-- DATA PROVIDED follows --

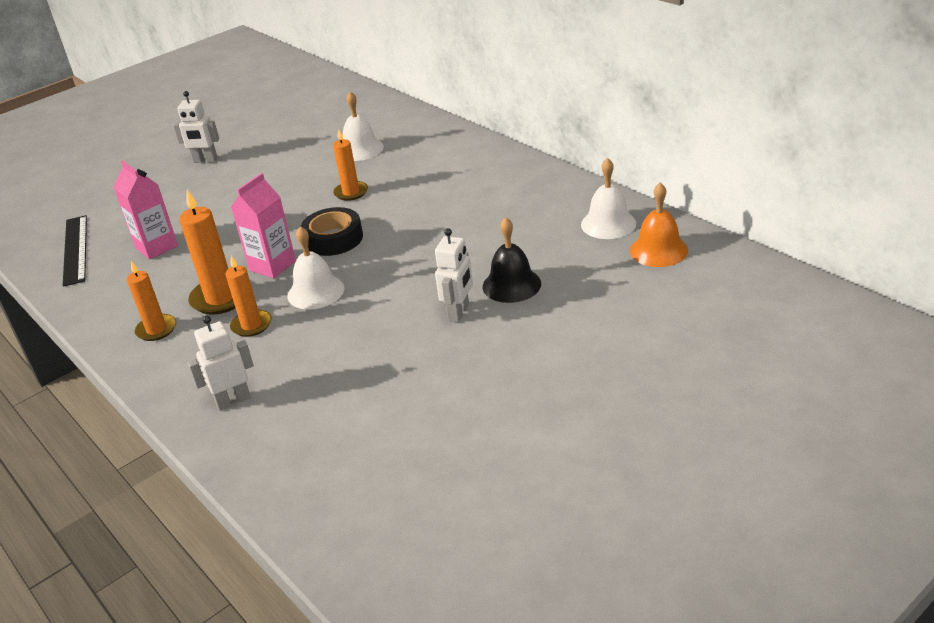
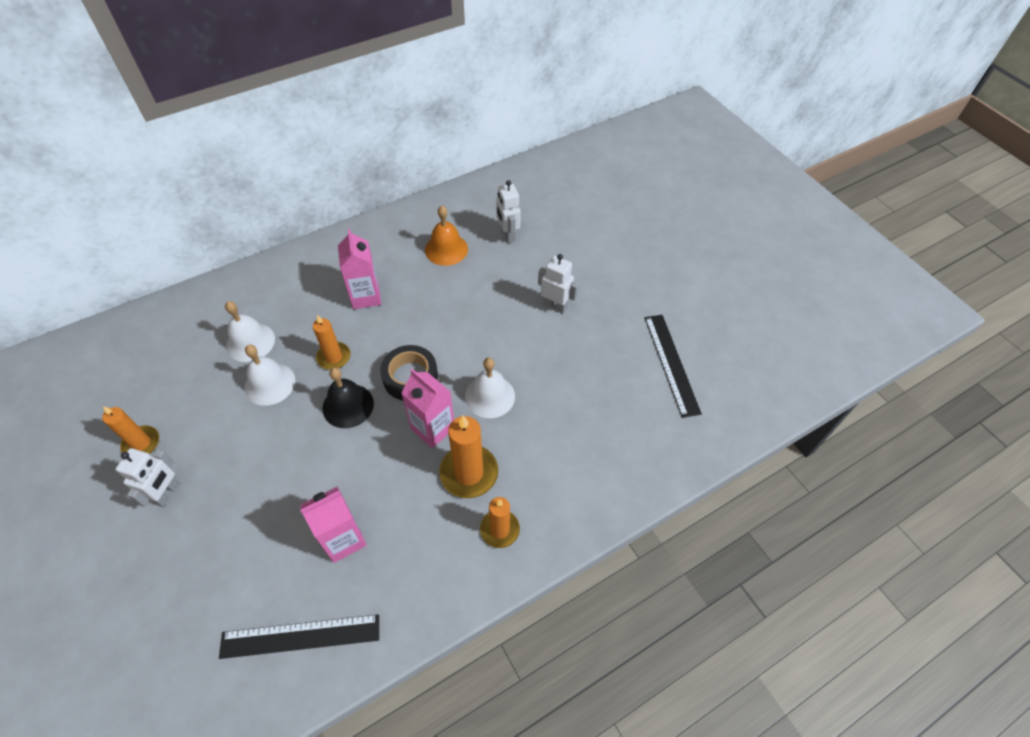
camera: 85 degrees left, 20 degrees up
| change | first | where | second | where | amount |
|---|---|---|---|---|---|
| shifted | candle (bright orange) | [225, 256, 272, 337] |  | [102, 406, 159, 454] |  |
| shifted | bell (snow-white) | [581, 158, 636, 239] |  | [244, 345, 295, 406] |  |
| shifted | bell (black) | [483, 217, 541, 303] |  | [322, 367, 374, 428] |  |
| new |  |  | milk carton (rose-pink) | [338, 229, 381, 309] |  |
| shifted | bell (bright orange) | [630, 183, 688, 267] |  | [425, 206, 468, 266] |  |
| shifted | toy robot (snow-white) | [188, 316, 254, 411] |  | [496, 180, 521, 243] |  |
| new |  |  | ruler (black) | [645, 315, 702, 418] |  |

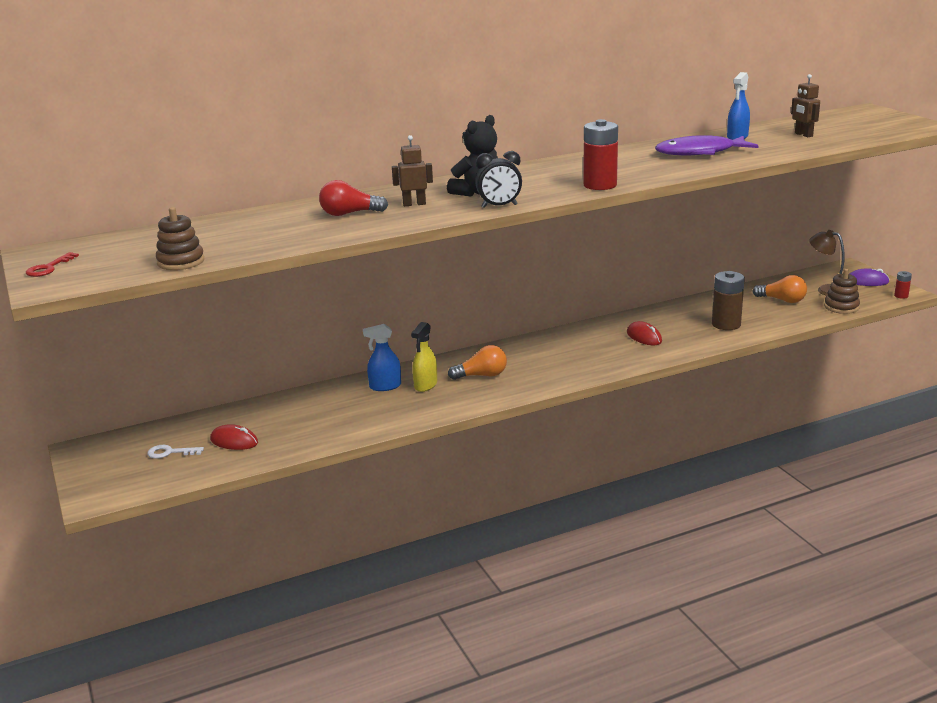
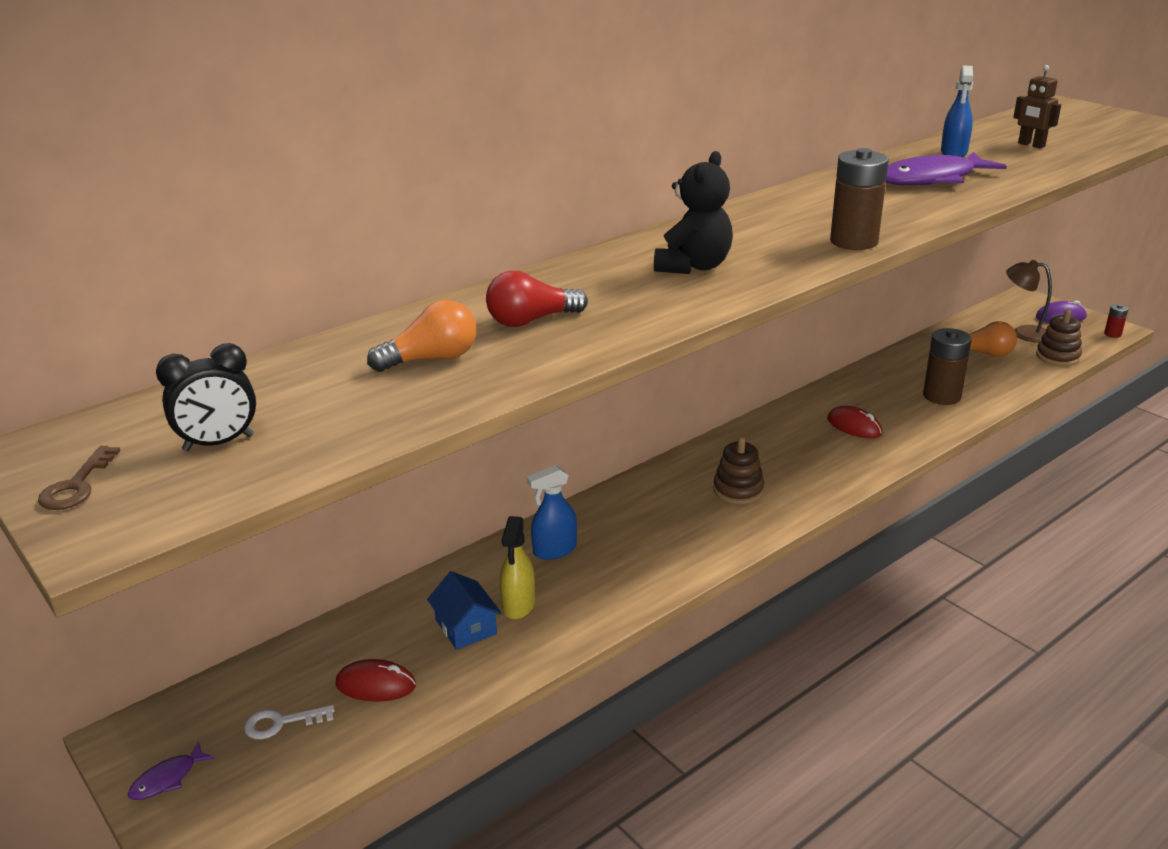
camera: 15 degrees left, 5 degrees up
| change | first | where | second | where | amount |
|---|---|---|---|---|---|
| repainted | key (scarlet) | [26, 252, 79, 277] | key (brown) | [38, 446, 120, 510] |  |
| new |  |  | fish (purple) | [127, 741, 215, 800] |  |
| shifted | alarm clock (black) | [475, 151, 522, 208] |  | [156, 343, 256, 451] |  |
| shifted | bulb (bright orange) | [448, 345, 507, 380] |  | [367, 300, 476, 372] |  |
| new |  |  | toy house (blue) | [427, 571, 502, 650] |  |
| shifted | spray bottle (bright yellow) | [411, 322, 437, 392] |  | [500, 516, 535, 619] |  |
| shifted | ring stacker (brown) | [156, 207, 204, 270] |  | [713, 437, 764, 504] |  |
| repainted | power cell (scarlet) | [583, 119, 618, 190] | power cell (brown) | [830, 148, 889, 250] |  |
| gone | toy robot (brown) | [392, 135, 433, 206] |  |  |  |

-- DATA PROVIDED concluded --

» TASK ITEM: Beginning with the first line of the material above, please output each line exactly through the line that contains "shifted | toy", and only those, leaving out pictures.

» RESPONSE FOR THIS EXERCISE:
camera: 85 degrees left, 20 degrees up
| change | first | where | second | where | amount |
|---|---|---|---|---|---|
| shifted | candle (bright orange) | [225, 256, 272, 337] |  | [102, 406, 159, 454] |  |
| shifted | bell (snow-white) | [581, 158, 636, 239] |  | [244, 345, 295, 406] |  |
| shifted | bell (black) | [483, 217, 541, 303] |  | [322, 367, 374, 428] |  |
| new |  |  | milk carton (rose-pink) | [338, 229, 381, 309] |  |
| shifted | bell (bright orange) | [630, 183, 688, 267] |  | [425, 206, 468, 266] |  |
| shifted | toy robot (snow-white) | [188, 316, 254, 411] |  | [496, 180, 521, 243] |  |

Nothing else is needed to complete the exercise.